▸ REQUIRED WORK
Take the listing below and print exactly the lines starting at the line containing "OLED pin SDA: B7 -> A12" and ending at the line containing "JOY2 pin VRY: D8 -> D3", both ends included, and no others.

▸ DATA TO EXAMINE
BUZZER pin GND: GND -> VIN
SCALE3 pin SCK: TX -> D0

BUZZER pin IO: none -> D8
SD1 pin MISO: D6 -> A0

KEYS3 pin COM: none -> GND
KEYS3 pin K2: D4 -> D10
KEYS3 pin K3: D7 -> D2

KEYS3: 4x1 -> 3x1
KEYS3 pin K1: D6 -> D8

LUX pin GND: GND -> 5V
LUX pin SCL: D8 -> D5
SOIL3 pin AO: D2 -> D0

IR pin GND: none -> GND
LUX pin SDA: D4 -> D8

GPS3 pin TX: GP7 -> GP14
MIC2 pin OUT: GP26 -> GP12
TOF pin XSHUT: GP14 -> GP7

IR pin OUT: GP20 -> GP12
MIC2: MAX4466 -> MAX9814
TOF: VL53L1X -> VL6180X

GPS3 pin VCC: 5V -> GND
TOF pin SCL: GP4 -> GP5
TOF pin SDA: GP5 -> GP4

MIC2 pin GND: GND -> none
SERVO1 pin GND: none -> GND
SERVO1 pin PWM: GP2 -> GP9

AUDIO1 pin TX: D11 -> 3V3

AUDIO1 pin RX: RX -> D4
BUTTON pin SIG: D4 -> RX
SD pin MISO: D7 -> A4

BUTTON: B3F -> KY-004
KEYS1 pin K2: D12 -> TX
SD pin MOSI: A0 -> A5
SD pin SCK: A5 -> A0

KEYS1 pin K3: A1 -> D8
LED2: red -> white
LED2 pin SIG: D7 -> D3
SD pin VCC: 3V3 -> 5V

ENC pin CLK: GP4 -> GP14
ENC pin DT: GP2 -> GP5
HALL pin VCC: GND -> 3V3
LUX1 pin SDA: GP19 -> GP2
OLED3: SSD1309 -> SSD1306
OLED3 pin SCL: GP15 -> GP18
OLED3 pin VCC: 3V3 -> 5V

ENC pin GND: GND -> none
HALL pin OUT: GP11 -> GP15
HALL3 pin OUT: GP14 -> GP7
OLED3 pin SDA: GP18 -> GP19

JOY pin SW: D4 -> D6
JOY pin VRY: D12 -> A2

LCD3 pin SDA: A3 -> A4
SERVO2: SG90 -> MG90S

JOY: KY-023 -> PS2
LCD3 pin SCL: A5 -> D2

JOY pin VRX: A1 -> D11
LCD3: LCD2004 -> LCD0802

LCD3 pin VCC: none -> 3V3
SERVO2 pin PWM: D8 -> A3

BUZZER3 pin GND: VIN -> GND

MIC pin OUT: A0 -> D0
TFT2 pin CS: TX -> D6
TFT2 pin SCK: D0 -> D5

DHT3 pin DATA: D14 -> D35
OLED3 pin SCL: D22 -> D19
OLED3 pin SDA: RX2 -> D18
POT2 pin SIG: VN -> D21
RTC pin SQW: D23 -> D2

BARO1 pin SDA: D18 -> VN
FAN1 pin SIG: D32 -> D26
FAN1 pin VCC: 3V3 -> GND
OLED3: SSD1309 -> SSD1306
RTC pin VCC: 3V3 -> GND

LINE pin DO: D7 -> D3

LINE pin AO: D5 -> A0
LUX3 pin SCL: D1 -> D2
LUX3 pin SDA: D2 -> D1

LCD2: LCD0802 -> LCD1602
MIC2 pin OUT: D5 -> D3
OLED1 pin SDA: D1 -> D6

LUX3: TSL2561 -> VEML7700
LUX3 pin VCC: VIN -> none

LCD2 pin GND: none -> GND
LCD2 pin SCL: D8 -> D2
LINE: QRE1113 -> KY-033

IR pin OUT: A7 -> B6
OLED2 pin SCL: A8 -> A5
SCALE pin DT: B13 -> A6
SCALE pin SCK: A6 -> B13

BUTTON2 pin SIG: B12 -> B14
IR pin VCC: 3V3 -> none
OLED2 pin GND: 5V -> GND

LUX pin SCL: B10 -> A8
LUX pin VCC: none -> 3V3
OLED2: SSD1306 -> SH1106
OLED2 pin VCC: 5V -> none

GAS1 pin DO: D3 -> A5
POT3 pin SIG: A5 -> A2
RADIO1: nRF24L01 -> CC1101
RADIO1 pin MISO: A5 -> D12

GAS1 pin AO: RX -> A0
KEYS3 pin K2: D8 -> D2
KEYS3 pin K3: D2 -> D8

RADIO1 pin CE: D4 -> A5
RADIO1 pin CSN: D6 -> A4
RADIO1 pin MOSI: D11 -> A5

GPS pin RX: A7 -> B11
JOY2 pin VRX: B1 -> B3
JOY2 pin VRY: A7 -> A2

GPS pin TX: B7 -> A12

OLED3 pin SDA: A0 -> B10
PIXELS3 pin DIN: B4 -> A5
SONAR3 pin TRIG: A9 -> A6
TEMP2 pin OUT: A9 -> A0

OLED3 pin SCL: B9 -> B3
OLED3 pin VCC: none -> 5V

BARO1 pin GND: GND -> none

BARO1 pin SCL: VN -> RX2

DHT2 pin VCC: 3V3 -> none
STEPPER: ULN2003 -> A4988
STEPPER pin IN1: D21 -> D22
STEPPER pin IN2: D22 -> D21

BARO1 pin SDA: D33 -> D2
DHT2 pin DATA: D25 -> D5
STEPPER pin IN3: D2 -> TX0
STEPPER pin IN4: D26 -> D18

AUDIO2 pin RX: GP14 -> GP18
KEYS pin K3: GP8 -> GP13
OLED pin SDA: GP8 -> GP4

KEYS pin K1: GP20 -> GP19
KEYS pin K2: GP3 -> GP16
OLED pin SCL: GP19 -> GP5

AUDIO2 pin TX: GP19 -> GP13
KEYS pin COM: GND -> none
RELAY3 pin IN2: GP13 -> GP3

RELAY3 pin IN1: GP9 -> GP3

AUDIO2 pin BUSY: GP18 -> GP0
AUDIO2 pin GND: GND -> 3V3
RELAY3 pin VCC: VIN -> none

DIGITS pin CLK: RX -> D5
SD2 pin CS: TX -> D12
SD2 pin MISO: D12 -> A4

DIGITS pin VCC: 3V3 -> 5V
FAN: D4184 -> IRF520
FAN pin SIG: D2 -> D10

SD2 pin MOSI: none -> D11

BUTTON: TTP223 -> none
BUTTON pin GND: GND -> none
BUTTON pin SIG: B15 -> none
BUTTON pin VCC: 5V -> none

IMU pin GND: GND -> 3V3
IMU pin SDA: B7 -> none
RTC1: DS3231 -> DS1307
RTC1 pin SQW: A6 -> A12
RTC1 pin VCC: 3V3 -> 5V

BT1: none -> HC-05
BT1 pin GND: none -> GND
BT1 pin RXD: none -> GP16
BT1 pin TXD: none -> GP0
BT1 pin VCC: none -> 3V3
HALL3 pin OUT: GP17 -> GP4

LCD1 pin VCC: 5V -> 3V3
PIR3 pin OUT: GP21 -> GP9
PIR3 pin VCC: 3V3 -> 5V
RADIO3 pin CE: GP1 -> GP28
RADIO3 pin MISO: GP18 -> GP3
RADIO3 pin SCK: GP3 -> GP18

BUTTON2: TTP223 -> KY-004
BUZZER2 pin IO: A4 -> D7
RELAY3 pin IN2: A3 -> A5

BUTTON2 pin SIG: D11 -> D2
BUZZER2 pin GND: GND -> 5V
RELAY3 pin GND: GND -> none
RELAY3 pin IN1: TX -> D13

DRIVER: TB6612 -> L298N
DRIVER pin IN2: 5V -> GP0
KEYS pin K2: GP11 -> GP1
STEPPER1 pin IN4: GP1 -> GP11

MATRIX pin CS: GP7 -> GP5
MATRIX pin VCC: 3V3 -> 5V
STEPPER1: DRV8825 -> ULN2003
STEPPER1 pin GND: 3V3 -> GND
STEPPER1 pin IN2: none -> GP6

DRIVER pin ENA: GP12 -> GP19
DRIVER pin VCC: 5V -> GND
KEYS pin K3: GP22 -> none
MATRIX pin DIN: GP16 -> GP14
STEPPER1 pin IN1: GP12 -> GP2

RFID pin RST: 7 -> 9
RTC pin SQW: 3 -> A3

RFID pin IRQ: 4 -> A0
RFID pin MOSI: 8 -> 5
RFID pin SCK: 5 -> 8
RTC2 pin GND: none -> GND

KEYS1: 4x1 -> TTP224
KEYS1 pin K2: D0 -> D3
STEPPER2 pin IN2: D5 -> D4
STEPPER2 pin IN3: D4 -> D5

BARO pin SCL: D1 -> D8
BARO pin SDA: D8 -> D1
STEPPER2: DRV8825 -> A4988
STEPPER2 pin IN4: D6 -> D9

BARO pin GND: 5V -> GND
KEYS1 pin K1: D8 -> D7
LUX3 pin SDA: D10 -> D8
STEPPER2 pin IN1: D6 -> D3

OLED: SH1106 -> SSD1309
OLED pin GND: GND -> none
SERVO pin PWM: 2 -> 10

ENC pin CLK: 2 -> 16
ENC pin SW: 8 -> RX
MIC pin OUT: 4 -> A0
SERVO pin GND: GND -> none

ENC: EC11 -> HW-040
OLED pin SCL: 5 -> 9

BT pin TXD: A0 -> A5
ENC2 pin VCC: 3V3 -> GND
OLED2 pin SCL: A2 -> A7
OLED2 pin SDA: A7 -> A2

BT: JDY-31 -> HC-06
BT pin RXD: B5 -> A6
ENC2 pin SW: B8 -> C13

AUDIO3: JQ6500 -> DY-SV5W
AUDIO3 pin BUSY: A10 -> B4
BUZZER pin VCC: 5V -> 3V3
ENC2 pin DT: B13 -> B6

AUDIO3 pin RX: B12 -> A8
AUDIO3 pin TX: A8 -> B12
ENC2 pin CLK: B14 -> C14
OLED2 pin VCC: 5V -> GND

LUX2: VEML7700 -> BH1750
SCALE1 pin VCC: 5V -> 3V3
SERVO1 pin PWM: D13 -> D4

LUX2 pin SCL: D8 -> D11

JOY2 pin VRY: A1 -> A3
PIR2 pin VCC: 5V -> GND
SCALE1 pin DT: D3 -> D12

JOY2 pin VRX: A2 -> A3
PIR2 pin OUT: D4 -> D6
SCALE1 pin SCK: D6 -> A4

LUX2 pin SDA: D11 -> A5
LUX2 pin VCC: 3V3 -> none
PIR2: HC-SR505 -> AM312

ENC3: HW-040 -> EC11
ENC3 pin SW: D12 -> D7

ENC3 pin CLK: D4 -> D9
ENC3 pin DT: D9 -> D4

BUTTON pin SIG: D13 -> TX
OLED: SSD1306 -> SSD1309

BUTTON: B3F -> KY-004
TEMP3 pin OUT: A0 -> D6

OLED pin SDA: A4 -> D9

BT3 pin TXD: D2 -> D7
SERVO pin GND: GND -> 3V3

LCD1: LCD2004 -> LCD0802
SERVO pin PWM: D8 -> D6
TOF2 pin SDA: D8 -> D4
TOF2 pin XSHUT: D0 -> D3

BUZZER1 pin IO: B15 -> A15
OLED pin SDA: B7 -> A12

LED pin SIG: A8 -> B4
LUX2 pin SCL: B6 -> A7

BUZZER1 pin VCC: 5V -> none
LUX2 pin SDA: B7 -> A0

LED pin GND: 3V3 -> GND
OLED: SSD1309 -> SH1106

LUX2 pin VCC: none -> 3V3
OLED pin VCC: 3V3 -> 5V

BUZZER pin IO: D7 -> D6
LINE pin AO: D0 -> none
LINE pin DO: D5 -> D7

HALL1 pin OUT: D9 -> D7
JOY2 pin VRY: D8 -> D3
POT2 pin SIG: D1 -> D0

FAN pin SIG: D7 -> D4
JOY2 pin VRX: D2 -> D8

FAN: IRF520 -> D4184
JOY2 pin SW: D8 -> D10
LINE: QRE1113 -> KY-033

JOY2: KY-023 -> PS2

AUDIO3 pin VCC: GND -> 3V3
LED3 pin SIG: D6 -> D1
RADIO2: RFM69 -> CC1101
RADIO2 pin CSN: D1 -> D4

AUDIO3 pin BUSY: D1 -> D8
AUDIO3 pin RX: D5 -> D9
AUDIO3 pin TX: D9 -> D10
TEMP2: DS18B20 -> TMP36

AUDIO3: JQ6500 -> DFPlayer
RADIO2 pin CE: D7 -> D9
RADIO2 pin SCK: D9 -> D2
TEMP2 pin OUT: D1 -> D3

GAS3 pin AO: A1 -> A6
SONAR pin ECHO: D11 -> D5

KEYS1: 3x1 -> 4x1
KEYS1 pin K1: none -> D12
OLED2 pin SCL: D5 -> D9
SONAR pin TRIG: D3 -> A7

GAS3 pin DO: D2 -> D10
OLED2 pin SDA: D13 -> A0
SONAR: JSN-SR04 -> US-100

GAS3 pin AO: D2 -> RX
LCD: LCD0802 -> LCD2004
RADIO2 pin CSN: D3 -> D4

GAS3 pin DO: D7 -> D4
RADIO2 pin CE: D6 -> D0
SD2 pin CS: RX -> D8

▸ ANSWER TO THE EXERCISE
OLED pin SDA: B7 -> A12

LED pin SIG: A8 -> B4
LUX2 pin SCL: B6 -> A7

BUZZER1 pin VCC: 5V -> none
LUX2 pin SDA: B7 -> A0

LED pin GND: 3V3 -> GND
OLED: SSD1309 -> SH1106

LUX2 pin VCC: none -> 3V3
OLED pin VCC: 3V3 -> 5V

BUZZER pin IO: D7 -> D6
LINE pin AO: D0 -> none
LINE pin DO: D5 -> D7

HALL1 pin OUT: D9 -> D7
JOY2 pin VRY: D8 -> D3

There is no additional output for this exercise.